Source data =

BEGIN

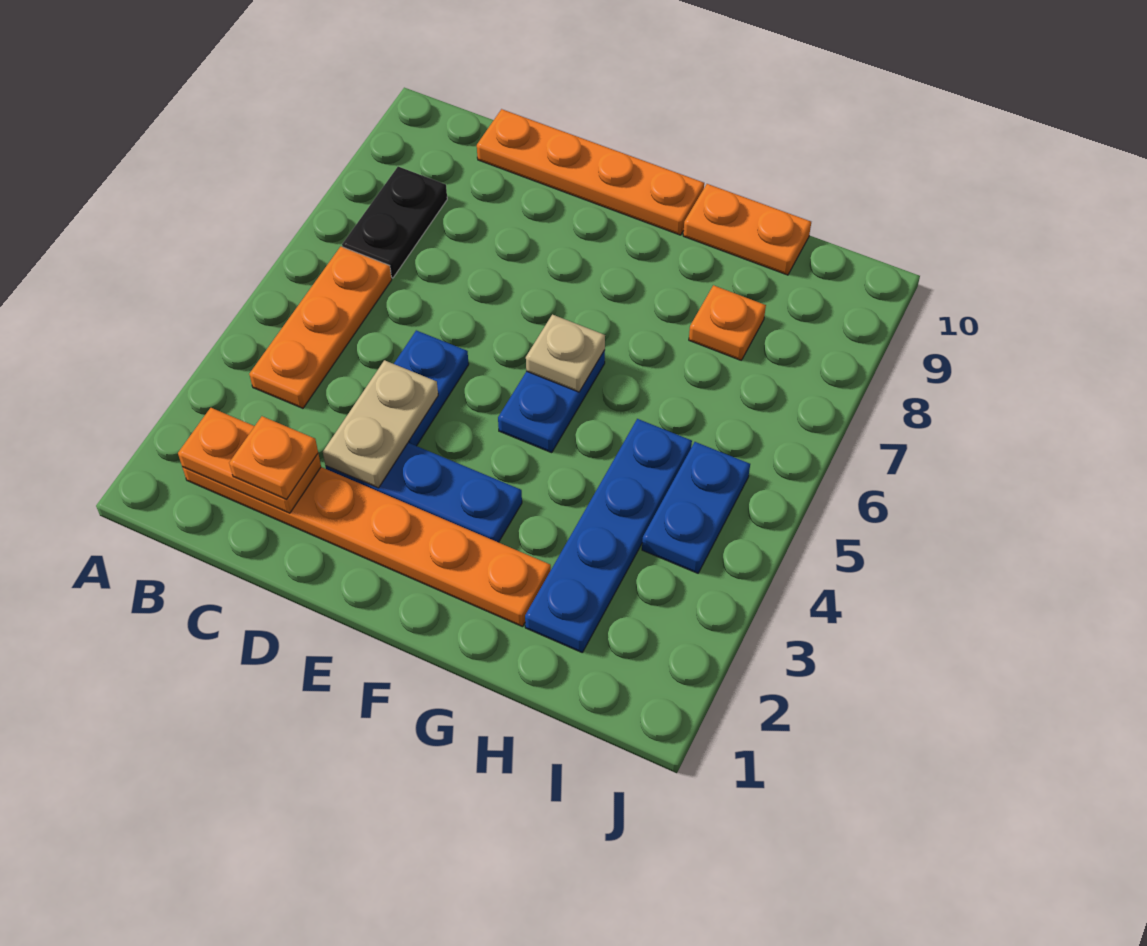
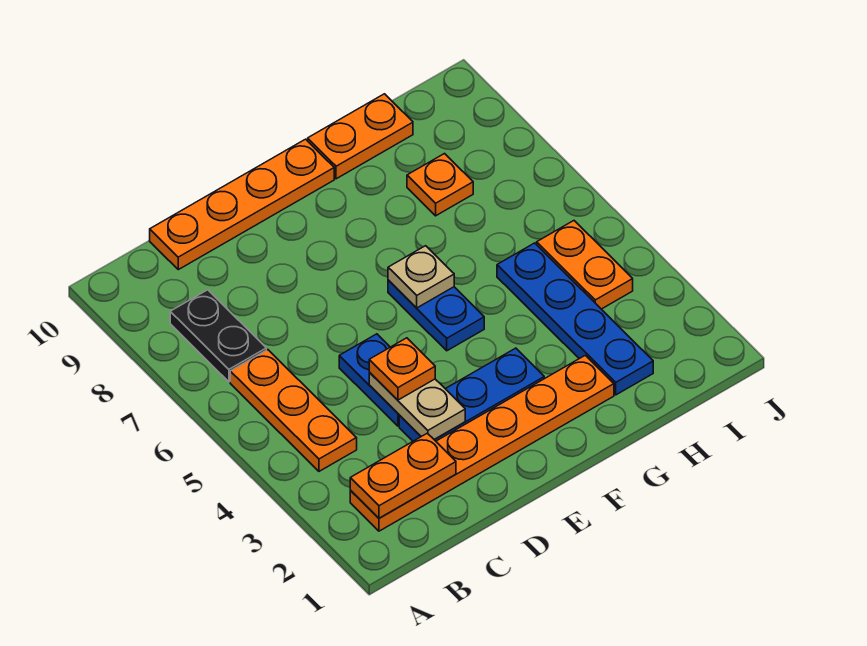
orange plate C2 level 3 -> orange plate D4 level 3
blue plate I4:I5 level 1 -> orange plate I4:I5 level 1

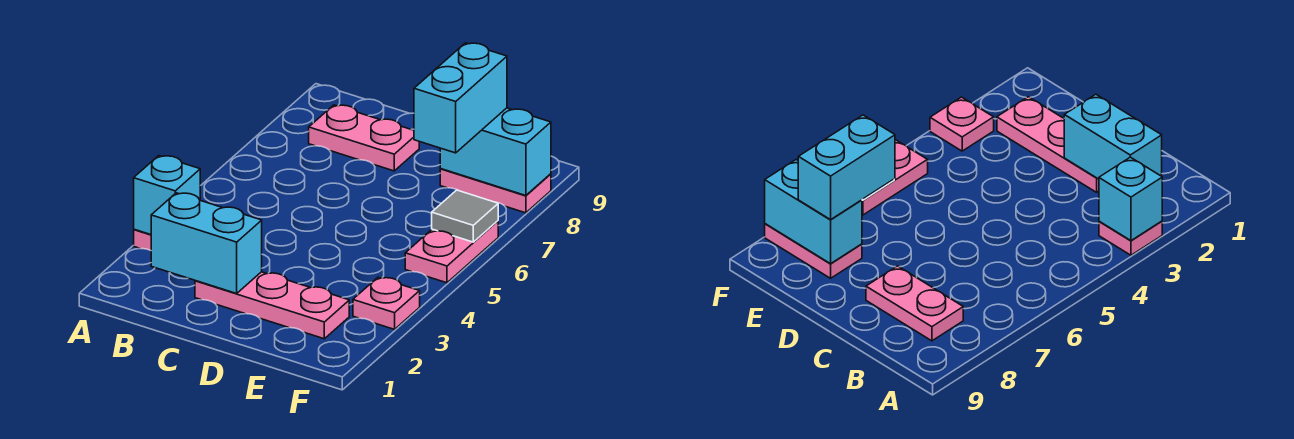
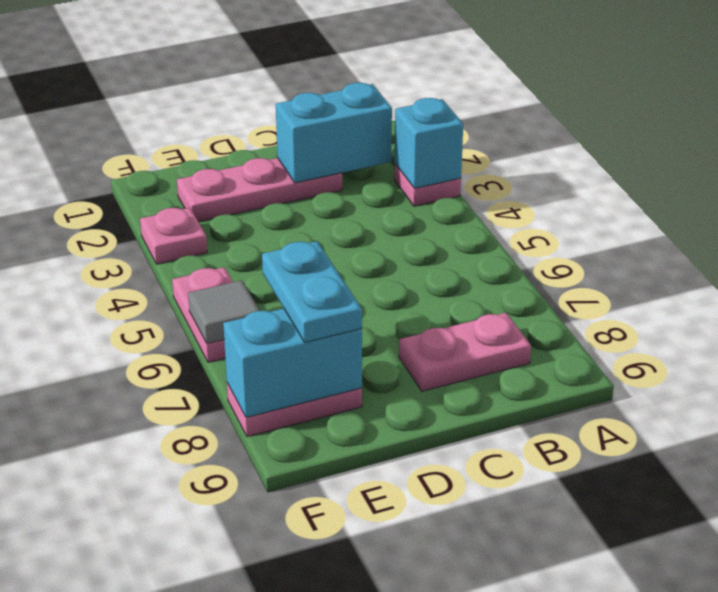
cyan brick E7:E8 level 3 -> cyan plate E7:E8 level 3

END

About this exercise = Reproduce every line above exactly, pictures excluded.

Task answer =
orange plate C2 level 3 -> orange plate D4 level 3
blue plate I4:I5 level 1 -> orange plate I4:I5 level 1

cyan brick E7:E8 level 3 -> cyan plate E7:E8 level 3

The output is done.